WHAT THIS TASK INVOLVES: Copy down all of the data underneath, exactly as shown.

§ §

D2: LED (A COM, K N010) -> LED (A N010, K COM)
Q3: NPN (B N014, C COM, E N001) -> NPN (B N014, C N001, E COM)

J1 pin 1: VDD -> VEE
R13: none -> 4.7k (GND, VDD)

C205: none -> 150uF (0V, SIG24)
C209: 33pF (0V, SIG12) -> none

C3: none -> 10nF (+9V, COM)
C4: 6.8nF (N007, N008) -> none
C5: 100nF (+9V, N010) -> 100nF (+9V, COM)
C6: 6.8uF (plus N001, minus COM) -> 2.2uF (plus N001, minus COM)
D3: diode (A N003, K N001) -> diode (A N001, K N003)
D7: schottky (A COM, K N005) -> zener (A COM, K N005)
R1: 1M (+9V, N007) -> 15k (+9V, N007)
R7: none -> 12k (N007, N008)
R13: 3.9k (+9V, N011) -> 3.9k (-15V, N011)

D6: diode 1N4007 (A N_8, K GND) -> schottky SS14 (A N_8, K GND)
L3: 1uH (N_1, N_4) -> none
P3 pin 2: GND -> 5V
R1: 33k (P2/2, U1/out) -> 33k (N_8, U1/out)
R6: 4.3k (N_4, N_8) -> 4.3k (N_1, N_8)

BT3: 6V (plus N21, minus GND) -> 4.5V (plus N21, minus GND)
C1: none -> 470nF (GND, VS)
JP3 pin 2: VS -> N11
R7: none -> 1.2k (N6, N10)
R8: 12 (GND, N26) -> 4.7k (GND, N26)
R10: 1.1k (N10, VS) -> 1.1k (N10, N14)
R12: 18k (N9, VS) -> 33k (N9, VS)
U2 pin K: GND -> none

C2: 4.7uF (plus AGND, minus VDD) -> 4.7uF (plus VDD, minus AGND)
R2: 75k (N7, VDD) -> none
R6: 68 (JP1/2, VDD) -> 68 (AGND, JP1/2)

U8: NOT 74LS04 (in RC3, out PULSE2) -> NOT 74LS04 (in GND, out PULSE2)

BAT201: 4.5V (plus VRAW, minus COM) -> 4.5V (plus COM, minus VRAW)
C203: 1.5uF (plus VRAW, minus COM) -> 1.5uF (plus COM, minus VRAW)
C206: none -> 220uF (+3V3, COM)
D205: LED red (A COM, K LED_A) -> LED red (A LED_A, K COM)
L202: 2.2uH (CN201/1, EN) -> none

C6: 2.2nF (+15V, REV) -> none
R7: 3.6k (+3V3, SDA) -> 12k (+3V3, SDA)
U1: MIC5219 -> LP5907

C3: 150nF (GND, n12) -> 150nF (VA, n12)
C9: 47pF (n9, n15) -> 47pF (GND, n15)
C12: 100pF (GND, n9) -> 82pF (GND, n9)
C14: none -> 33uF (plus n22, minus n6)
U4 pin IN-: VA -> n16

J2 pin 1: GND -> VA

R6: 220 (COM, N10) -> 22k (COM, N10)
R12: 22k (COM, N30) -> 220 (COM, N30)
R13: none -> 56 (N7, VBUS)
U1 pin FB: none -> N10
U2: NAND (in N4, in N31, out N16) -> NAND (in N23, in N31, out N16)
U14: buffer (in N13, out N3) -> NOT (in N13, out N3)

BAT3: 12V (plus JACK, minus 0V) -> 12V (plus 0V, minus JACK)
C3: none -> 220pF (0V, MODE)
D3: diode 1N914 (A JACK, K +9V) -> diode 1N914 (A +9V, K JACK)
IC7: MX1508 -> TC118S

§ §

SOLUTION FOR THIS EXERCISE:
D2: LED (A COM, K N010) -> LED (A N010, K COM)
Q3: NPN (B N014, C COM, E N001) -> NPN (B N014, C N001, E COM)

J1 pin 1: VDD -> VEE
R13: none -> 4.7k (GND, VDD)

C205: none -> 150uF (0V, SIG24)
C209: 33pF (0V, SIG12) -> none

C3: none -> 10nF (+9V, COM)
C4: 6.8nF (N007, N008) -> none
C5: 100nF (+9V, N010) -> 100nF (+9V, COM)
C6: 6.8uF (plus N001, minus COM) -> 2.2uF (plus N001, minus COM)
D3: diode (A N003, K N001) -> diode (A N001, K N003)
D7: schottky (A COM, K N005) -> zener (A COM, K N005)
R1: 1M (+9V, N007) -> 15k (+9V, N007)
R7: none -> 12k (N007, N008)
R13: 3.9k (+9V, N011) -> 3.9k (-15V, N011)

D6: diode 1N4007 (A N_8, K GND) -> schottky SS14 (A N_8, K GND)
L3: 1uH (N_1, N_4) -> none
P3 pin 2: GND -> 5V
R1: 33k (P2/2, U1/out) -> 33k (N_8, U1/out)
R6: 4.3k (N_4, N_8) -> 4.3k (N_1, N_8)

BT3: 6V (plus N21, minus GND) -> 4.5V (plus N21, minus GND)
C1: none -> 470nF (GND, VS)
JP3 pin 2: VS -> N11
R7: none -> 1.2k (N6, N10)
R8: 12 (GND, N26) -> 4.7k (GND, N26)
R10: 1.1k (N10, VS) -> 1.1k (N10, N14)
R12: 18k (N9, VS) -> 33k (N9, VS)
U2 pin K: GND -> none

C2: 4.7uF (plus AGND, minus VDD) -> 4.7uF (plus VDD, minus AGND)
R2: 75k (N7, VDD) -> none
R6: 68 (JP1/2, VDD) -> 68 (AGND, JP1/2)

U8: NOT 74LS04 (in RC3, out PULSE2) -> NOT 74LS04 (in GND, out PULSE2)

BAT201: 4.5V (plus VRAW, minus COM) -> 4.5V (plus COM, minus VRAW)
C203: 1.5uF (plus VRAW, minus COM) -> 1.5uF (plus COM, minus VRAW)
C206: none -> 220uF (+3V3, COM)
D205: LED red (A COM, K LED_A) -> LED red (A LED_A, K COM)
L202: 2.2uH (CN201/1, EN) -> none

C6: 2.2nF (+15V, REV) -> none
R7: 3.6k (+3V3, SDA) -> 12k (+3V3, SDA)
U1: MIC5219 -> LP5907

C3: 150nF (GND, n12) -> 150nF (VA, n12)
C9: 47pF (n9, n15) -> 47pF (GND, n15)
C12: 100pF (GND, n9) -> 82pF (GND, n9)
C14: none -> 33uF (plus n22, minus n6)
U4 pin IN-: VA -> n16

J2 pin 1: GND -> VA

R6: 220 (COM, N10) -> 22k (COM, N10)
R12: 22k (COM, N30) -> 220 (COM, N30)
R13: none -> 56 (N7, VBUS)
U1 pin FB: none -> N10
U2: NAND (in N4, in N31, out N16) -> NAND (in N23, in N31, out N16)
U14: buffer (in N13, out N3) -> NOT (in N13, out N3)

BAT3: 12V (plus JACK, minus 0V) -> 12V (plus 0V, minus JACK)
C3: none -> 220pF (0V, MODE)
D3: diode 1N914 (A JACK, K +9V) -> diode 1N914 (A +9V, K JACK)
IC7: MX1508 -> TC118S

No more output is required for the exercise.